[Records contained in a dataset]
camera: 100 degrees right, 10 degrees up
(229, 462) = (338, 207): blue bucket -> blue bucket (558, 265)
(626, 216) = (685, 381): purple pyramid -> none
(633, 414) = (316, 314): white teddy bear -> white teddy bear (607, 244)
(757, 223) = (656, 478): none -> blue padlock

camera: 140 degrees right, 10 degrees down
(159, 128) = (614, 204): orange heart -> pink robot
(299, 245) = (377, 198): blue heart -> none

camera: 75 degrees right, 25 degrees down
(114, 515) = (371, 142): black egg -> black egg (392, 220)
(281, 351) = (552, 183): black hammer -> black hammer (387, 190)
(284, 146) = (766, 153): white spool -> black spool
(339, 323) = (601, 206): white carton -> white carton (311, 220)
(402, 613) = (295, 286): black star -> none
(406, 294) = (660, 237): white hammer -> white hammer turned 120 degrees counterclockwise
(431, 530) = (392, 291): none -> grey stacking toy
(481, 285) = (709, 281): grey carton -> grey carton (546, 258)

---

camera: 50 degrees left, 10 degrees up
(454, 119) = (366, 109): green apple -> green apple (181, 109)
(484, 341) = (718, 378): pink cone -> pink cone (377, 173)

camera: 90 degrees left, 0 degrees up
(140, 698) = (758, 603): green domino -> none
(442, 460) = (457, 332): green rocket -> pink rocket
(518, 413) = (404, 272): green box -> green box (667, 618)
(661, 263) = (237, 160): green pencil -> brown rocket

__Assigned task__: In the data above, find the line with "(114, 515) = (371, 142): black" and the line with "(481, 285) = (709, 281): grey". Retype both, plus every line between them, exactly.

__Result below__:
(114, 515) = (371, 142): black egg -> black egg (392, 220)
(281, 351) = (552, 183): black hammer -> black hammer (387, 190)
(284, 146) = (766, 153): white spool -> black spool
(339, 323) = (601, 206): white carton -> white carton (311, 220)
(402, 613) = (295, 286): black star -> none
(406, 294) = (660, 237): white hammer -> white hammer turned 120 degrees counterclockwise
(431, 530) = (392, 291): none -> grey stacking toy
(481, 285) = (709, 281): grey carton -> grey carton (546, 258)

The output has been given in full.